== YOUR OBJECTIVE ==
Beginning with the line below that contains "teapot (pink) <494" and ending with the line that contains "toothbrush (pink) <689", copy every line exactly. Copy nothing else.
==*==
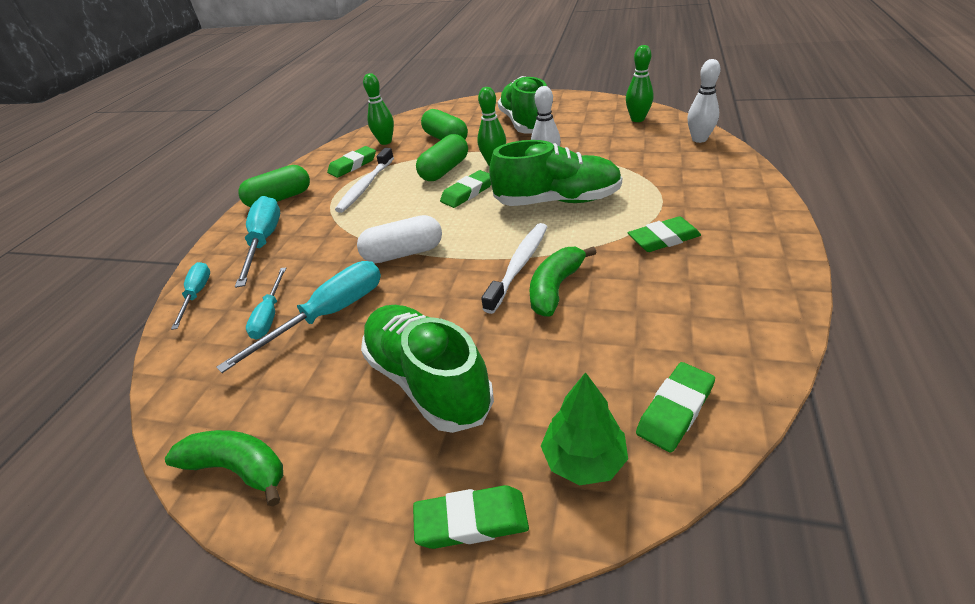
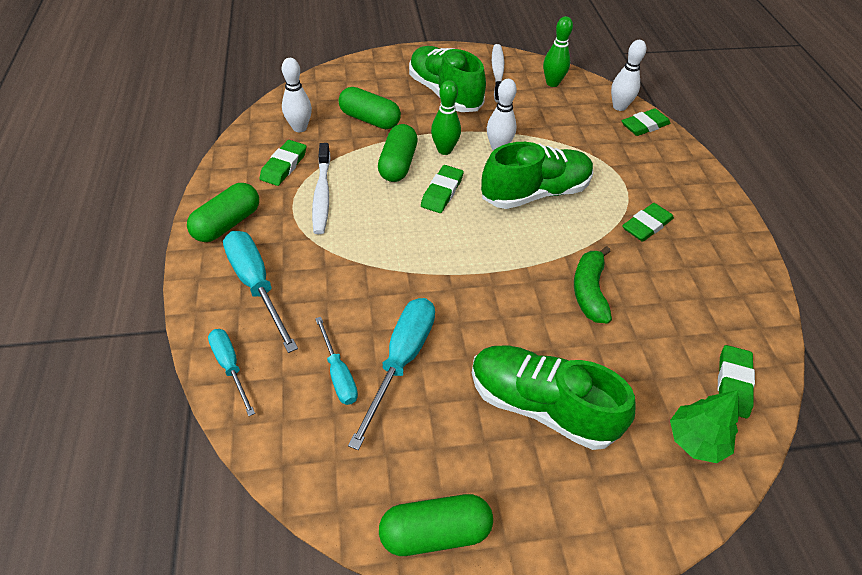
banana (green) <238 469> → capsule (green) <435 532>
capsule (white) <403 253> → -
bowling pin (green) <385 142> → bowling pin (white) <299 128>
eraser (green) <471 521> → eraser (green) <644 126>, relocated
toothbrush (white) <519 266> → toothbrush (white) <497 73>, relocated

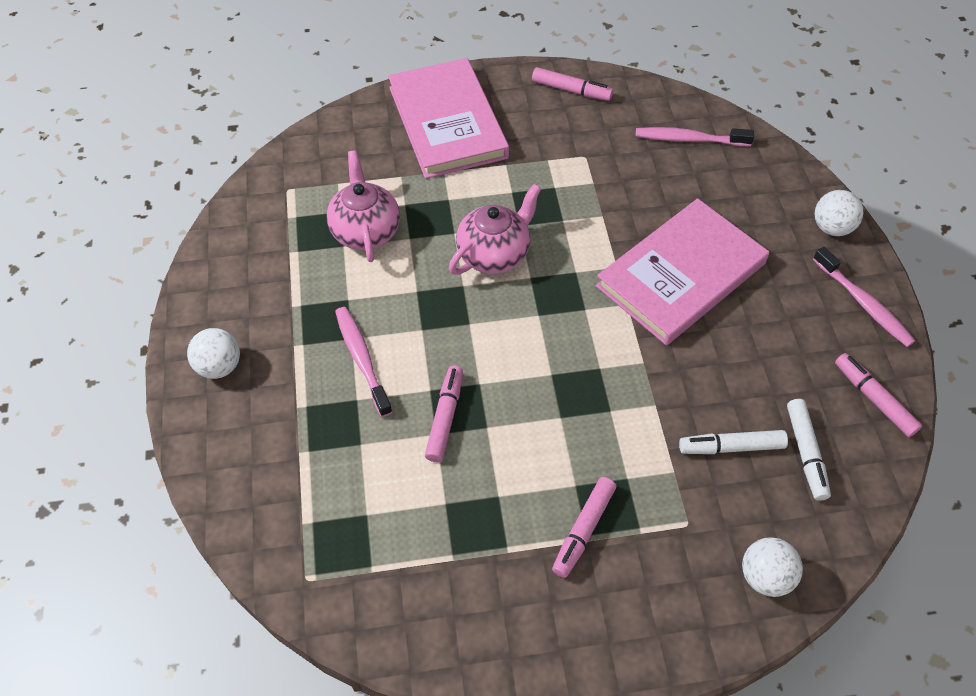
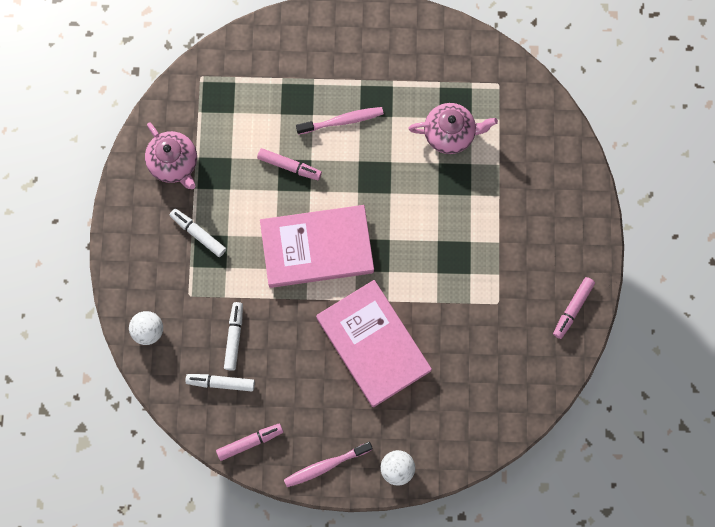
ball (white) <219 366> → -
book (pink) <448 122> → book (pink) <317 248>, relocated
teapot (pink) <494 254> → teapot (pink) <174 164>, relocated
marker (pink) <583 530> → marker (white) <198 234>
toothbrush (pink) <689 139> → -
==*==
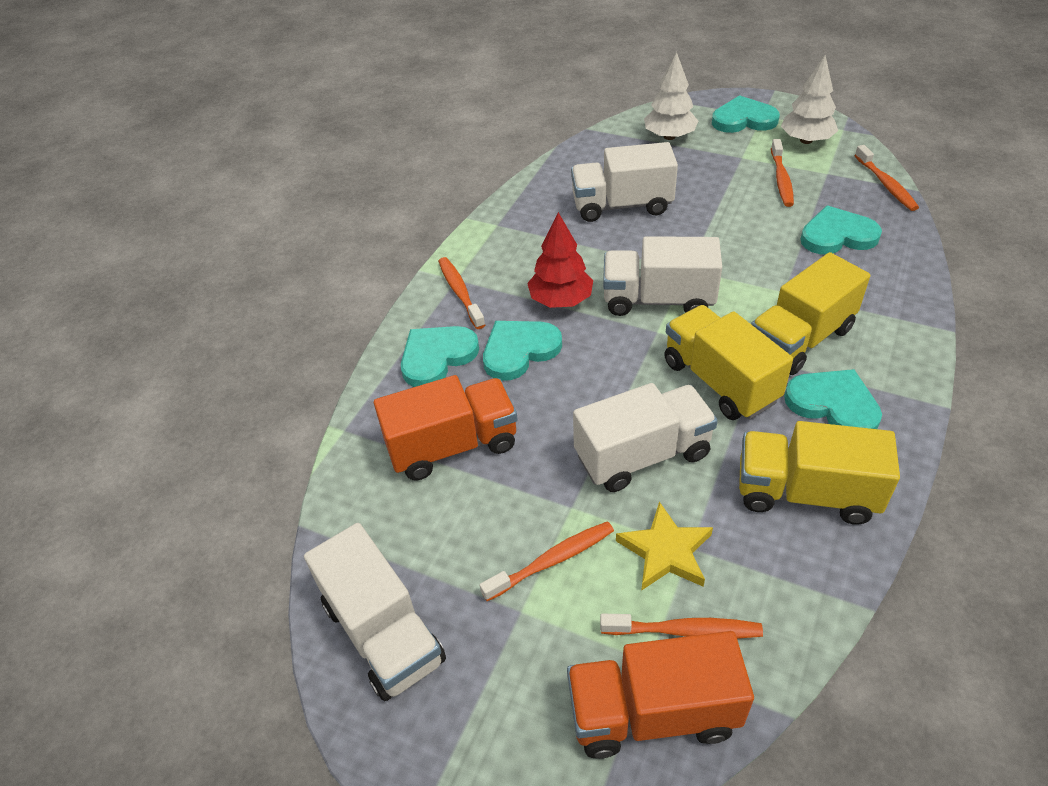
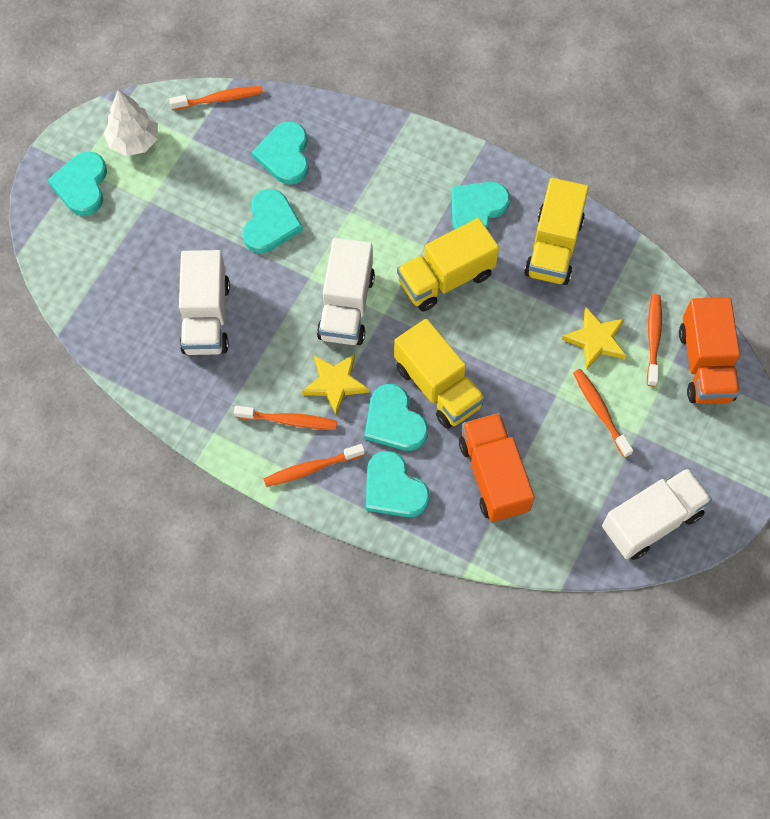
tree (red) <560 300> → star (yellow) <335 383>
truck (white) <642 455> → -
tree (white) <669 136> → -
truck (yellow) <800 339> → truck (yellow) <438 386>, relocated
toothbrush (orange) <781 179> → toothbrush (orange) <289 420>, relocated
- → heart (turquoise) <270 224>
==*==
== RESPONSE FOR THIS EXERCISE ==
teapot (pink) <494 254> → teapot (pink) <174 164>, relocated
marker (pink) <583 530> → marker (white) <198 234>
toothbrush (pink) <689 139> → -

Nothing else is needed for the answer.